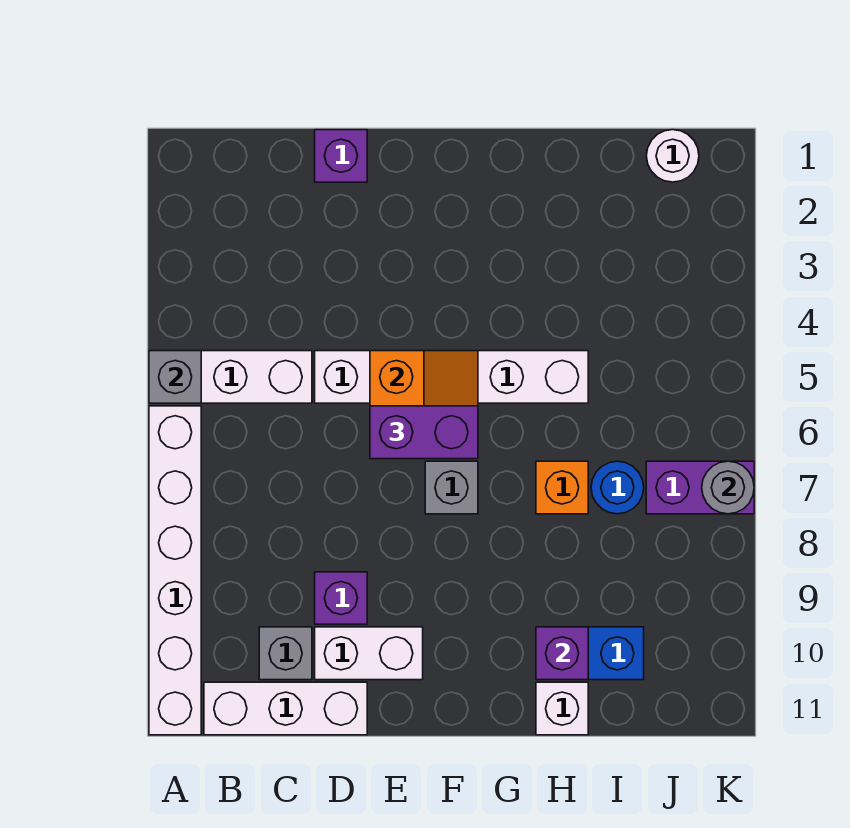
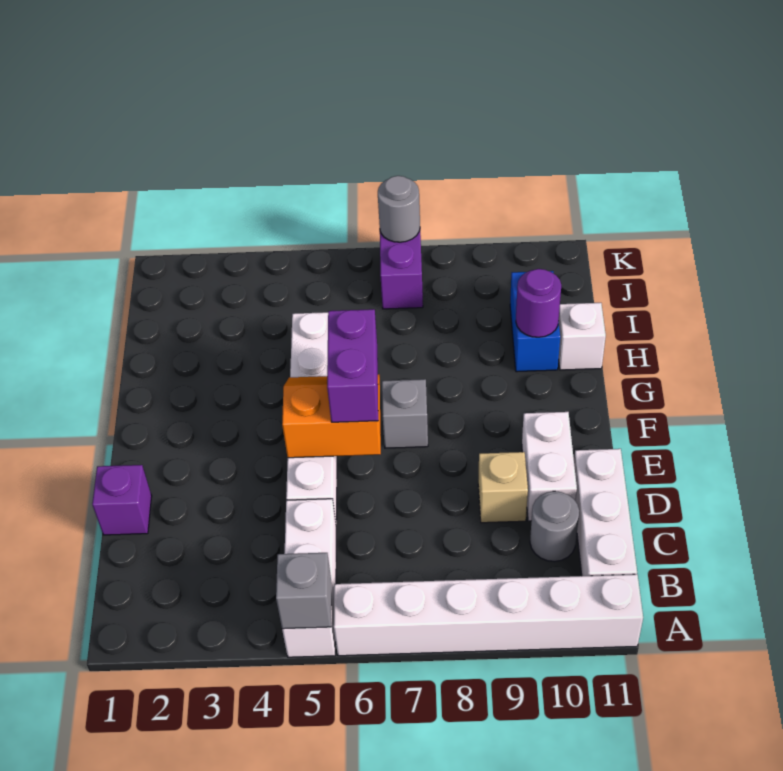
grey brick C10 level 1 -> grey round brick C10 level 1
purple brick D9 level 1 -> tan brick D9 level 1
orange brick H7 level 1 -> none
purple brick H10 level 2 -> purple round brick H10 level 2
blue round brick I7 level 1 -> none
white round brick J1 level 1 -> none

○ ○ ○ ○ ○ ○ ○

**Your task:** Reproduce the material word for word. Skip every picture it holds.

**Response to this task:**
grey brick C10 level 1 -> grey round brick C10 level 1
purple brick D9 level 1 -> tan brick D9 level 1
orange brick H7 level 1 -> none
purple brick H10 level 2 -> purple round brick H10 level 2
blue round brick I7 level 1 -> none
white round brick J1 level 1 -> none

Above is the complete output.